HOW TO COMPLETE THIS TASK
Please filter the listing below and copy out the lines that hold "left".

───── DATA EXTRACT

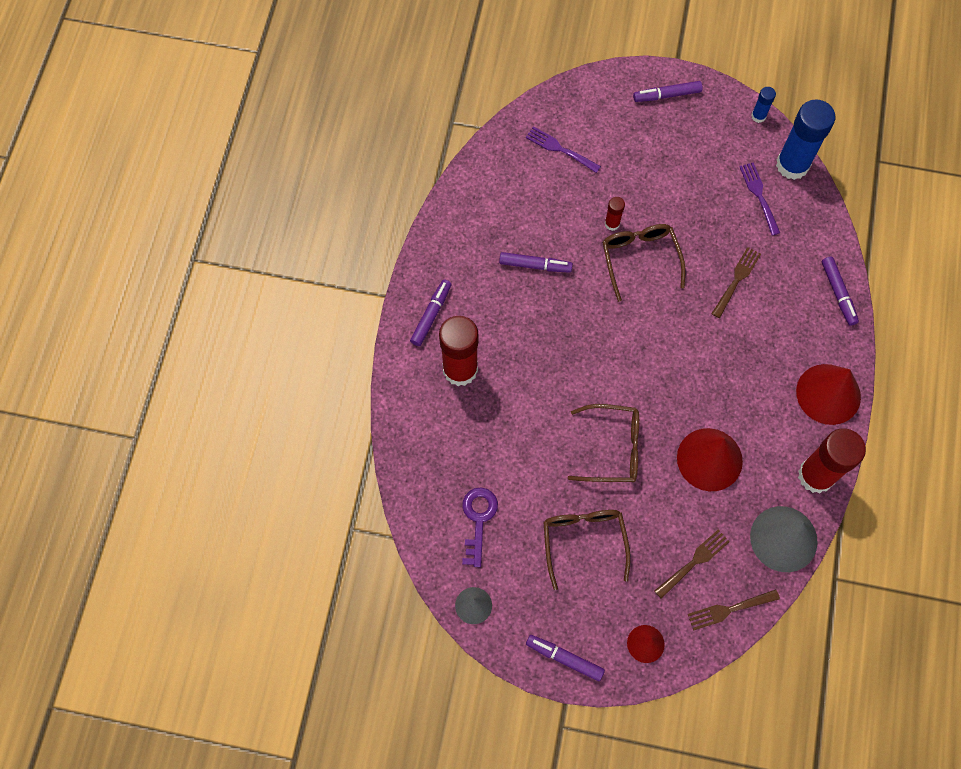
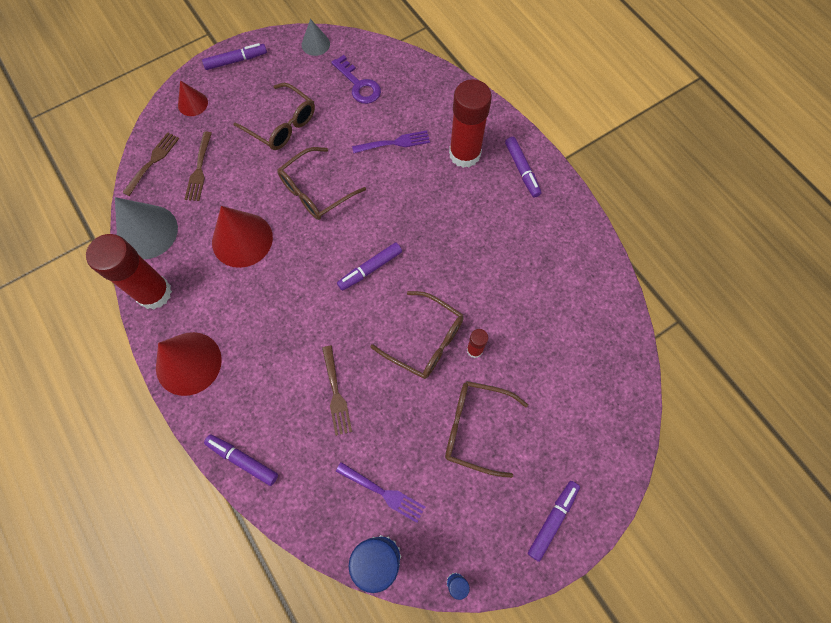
camera: 135 degrees right, 0 degrees up
(535, 265) = (494, 265): purple marker -> purple marker (370, 269)
(560, 149) = (578, 376): purple fork -> purple fork (394, 143)
(662, 179) = (475, 428): none -> brown glasses

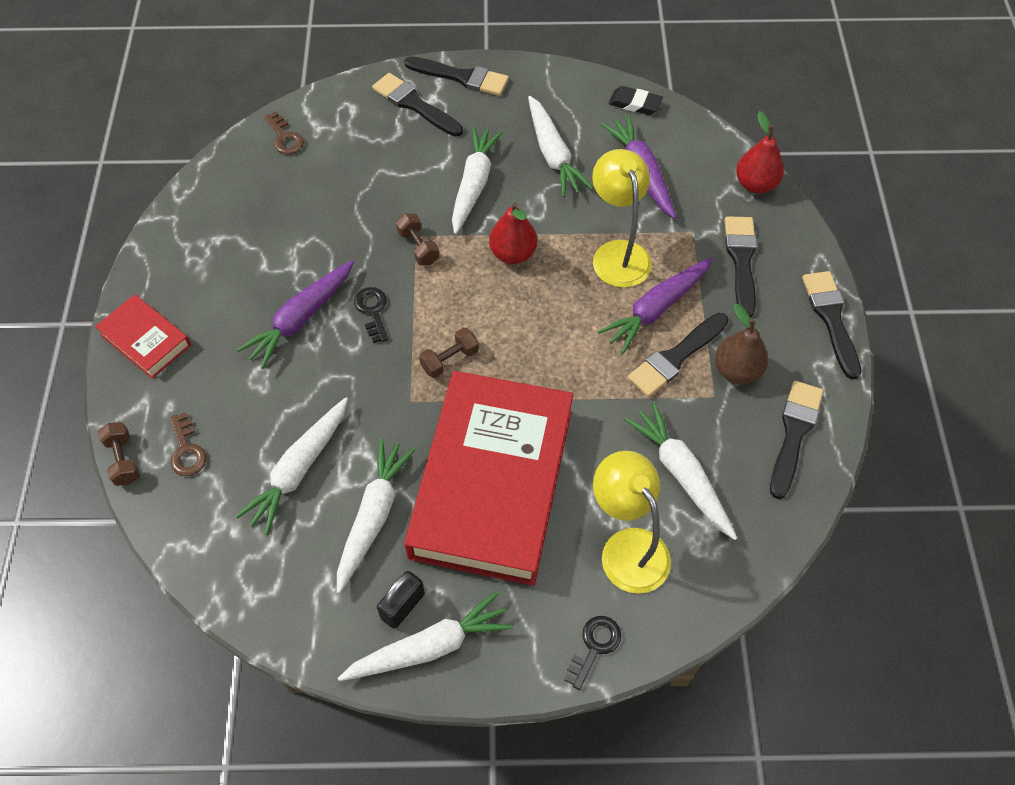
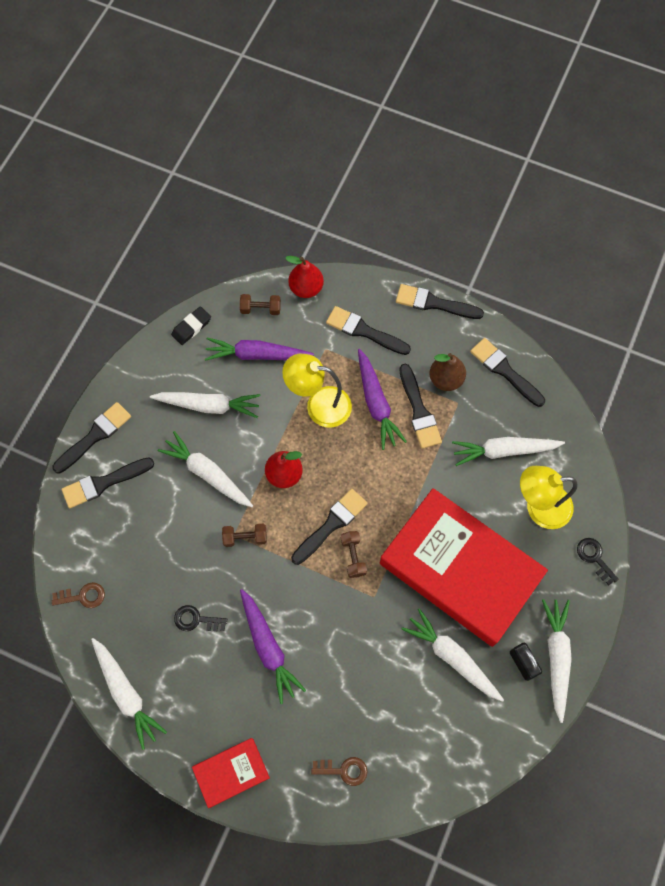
camera: 65 degrees left, 10 degrees up
(123, 460) = (331, 820): brown dumbbell -> brown dumbbell (260, 309)
(299, 469) = (395, 694): white carrot -> white carrot (126, 693)
(372, 311) = (286, 593): black key -> black key (196, 620)
(477, 322) = (331, 524): none -> black brush

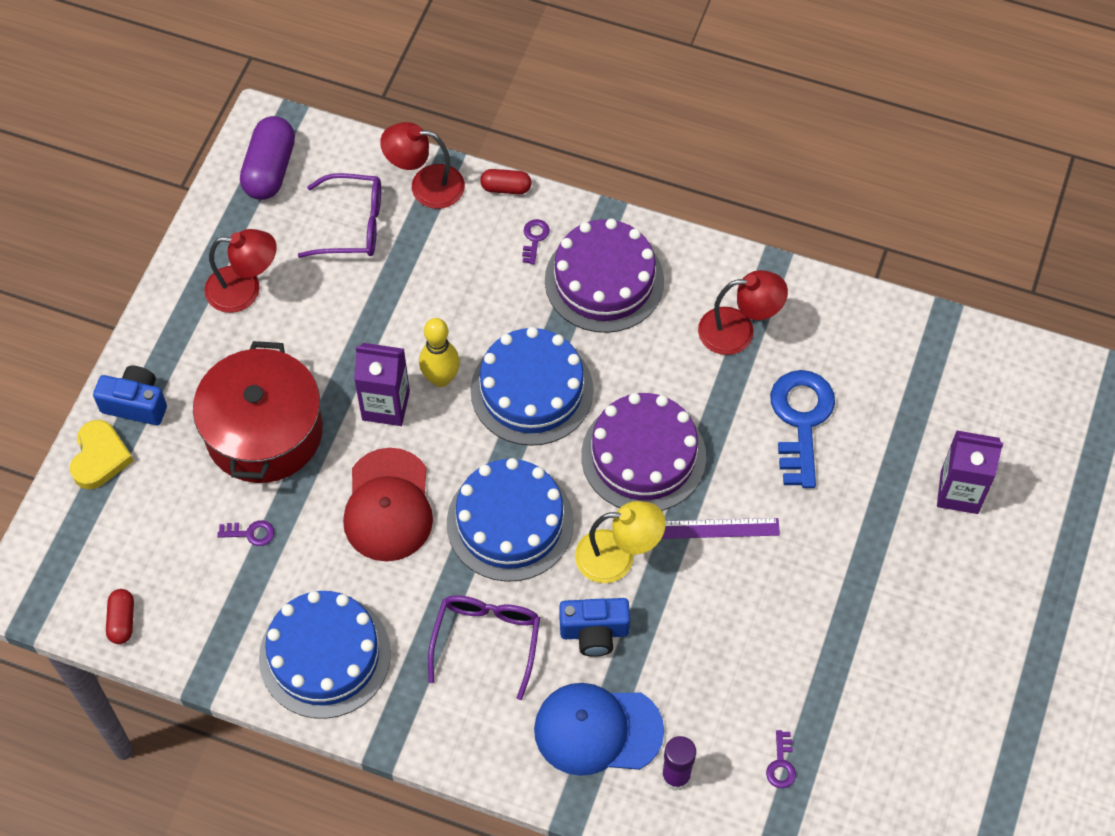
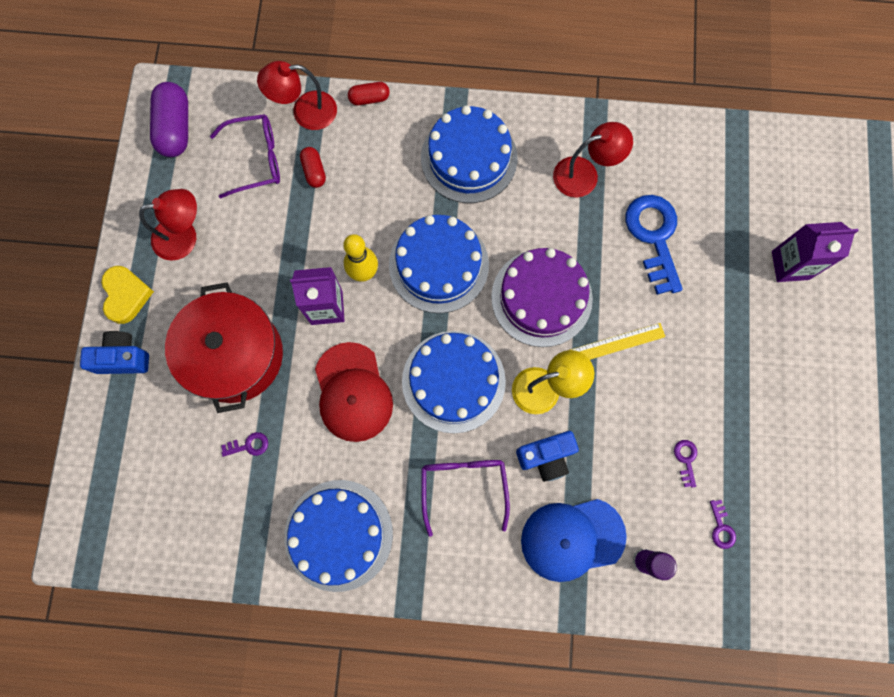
camera: 15 degrees left, 15 degrees up
(100, 457) = (106, 412): yellow heart -> yellow heart (126, 295)
(122, 621) = (165, 550): red capsule -> red capsule (314, 171)
(534, 238) = (404, 136): purple key -> purple key (686, 459)
(604, 280) = (469, 158): purple cake -> blue cake
(718, 528) = (617, 343): purple ruler -> yellow ruler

──────────

SOLUTION TO THIS PROBLEM
camera: 65 degrees left, 10 degrees up
camera: 15 degrees left, 15 degrees up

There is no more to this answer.